[Records — start]
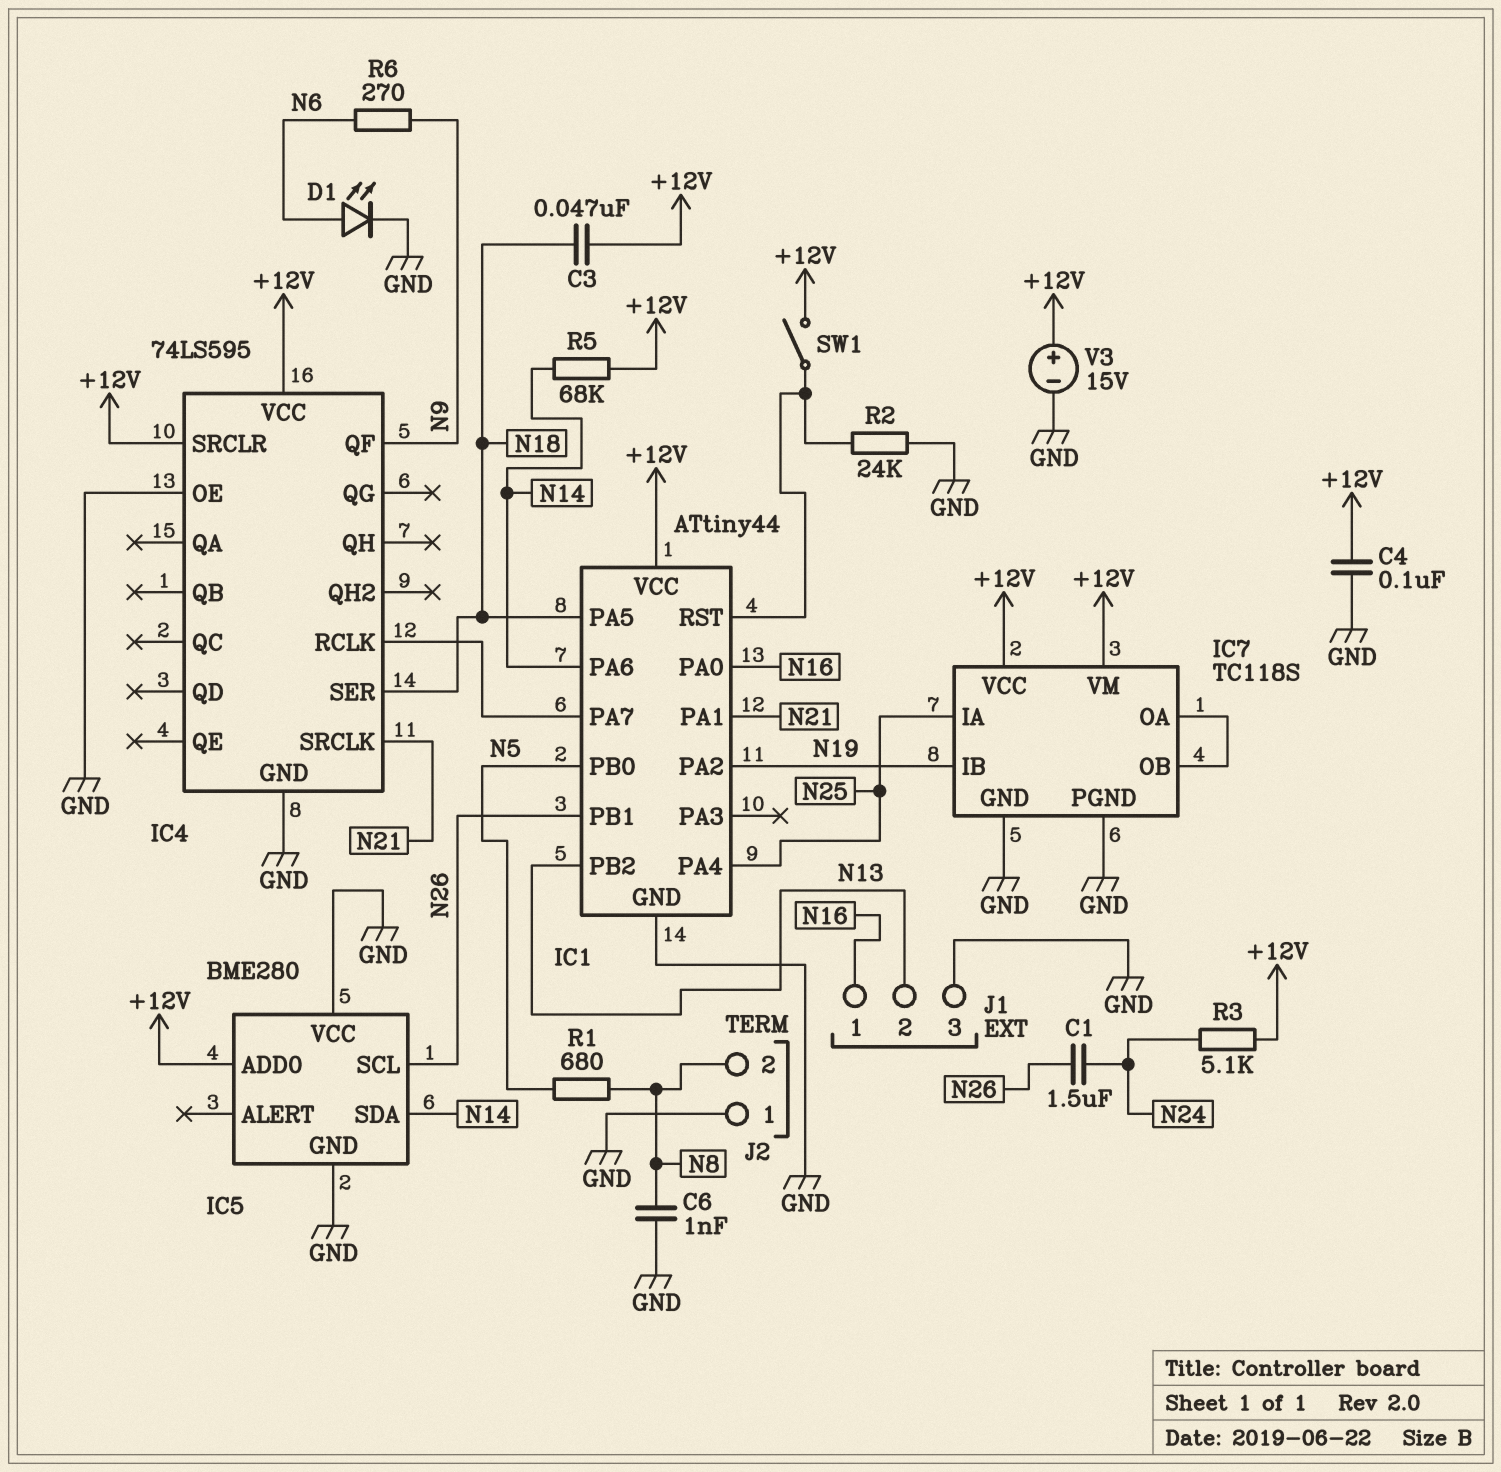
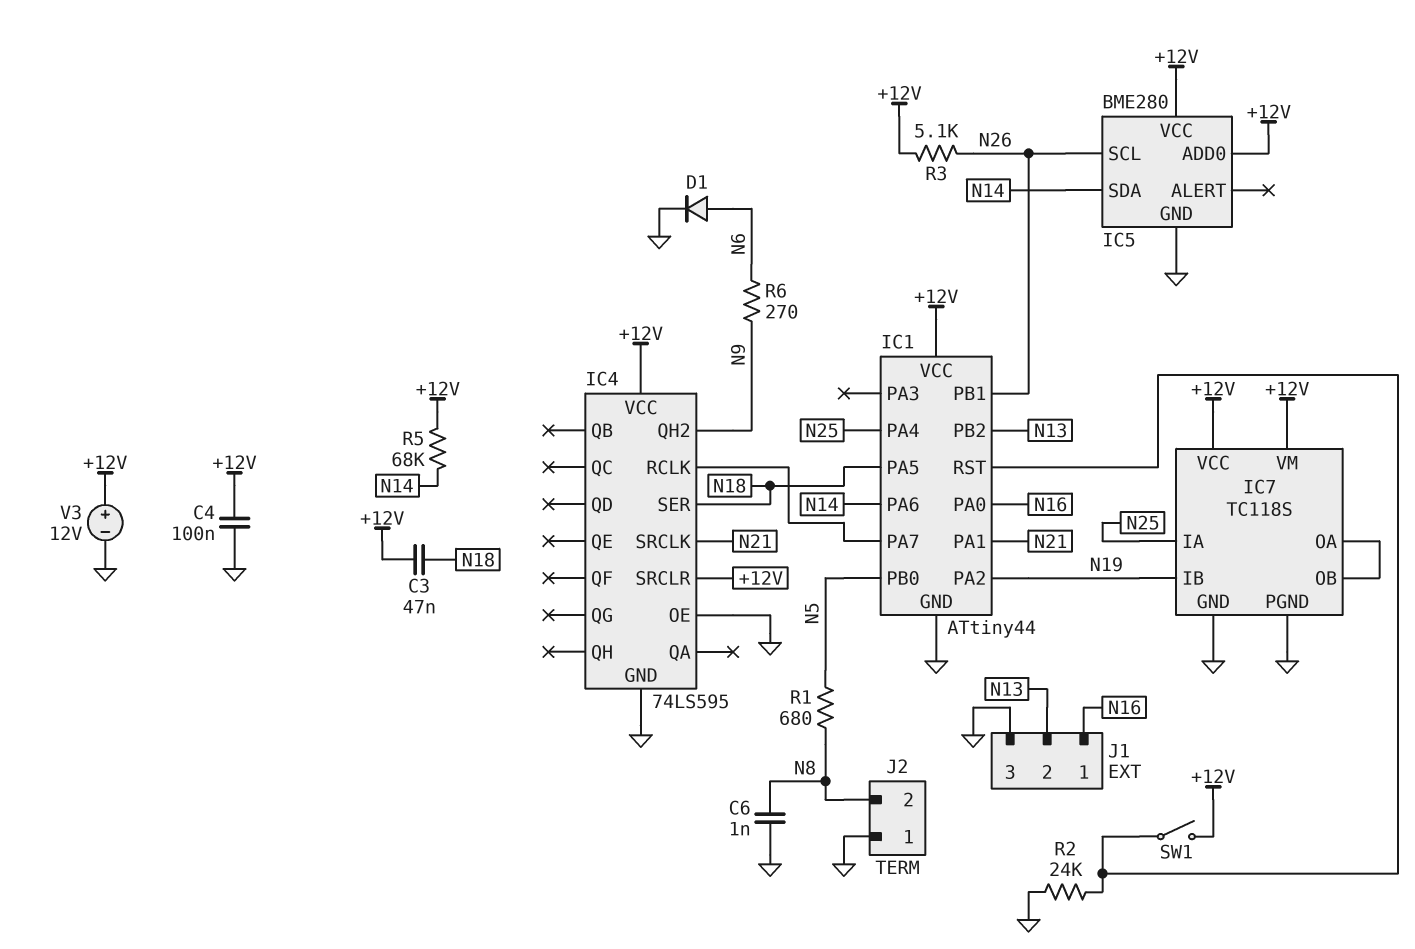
C1: 1.5uF (N24, N26) -> none
D1: LED (A N6, K GND) -> diode (A N6, K GND)
IC4 pin QF: N9 -> none
IC4 pin QH2: none -> N9
IC5 pin VCC: GND -> +12V
R3: 5.1k (+12V, N24) -> 5.1k (+12V, N26)
V3: 15V (plus +12V, minus GND) -> 12V (plus +12V, minus GND)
[Records — finish]
Work to complete:
In the records above, locate the line that contains "IC4 pin QF: N9 -> none". Repeat it and every line after it, exactly, and nothing else.

Written answer:
IC4 pin QF: N9 -> none
IC4 pin QH2: none -> N9
IC5 pin VCC: GND -> +12V
R3: 5.1k (+12V, N24) -> 5.1k (+12V, N26)
V3: 15V (plus +12V, minus GND) -> 12V (plus +12V, minus GND)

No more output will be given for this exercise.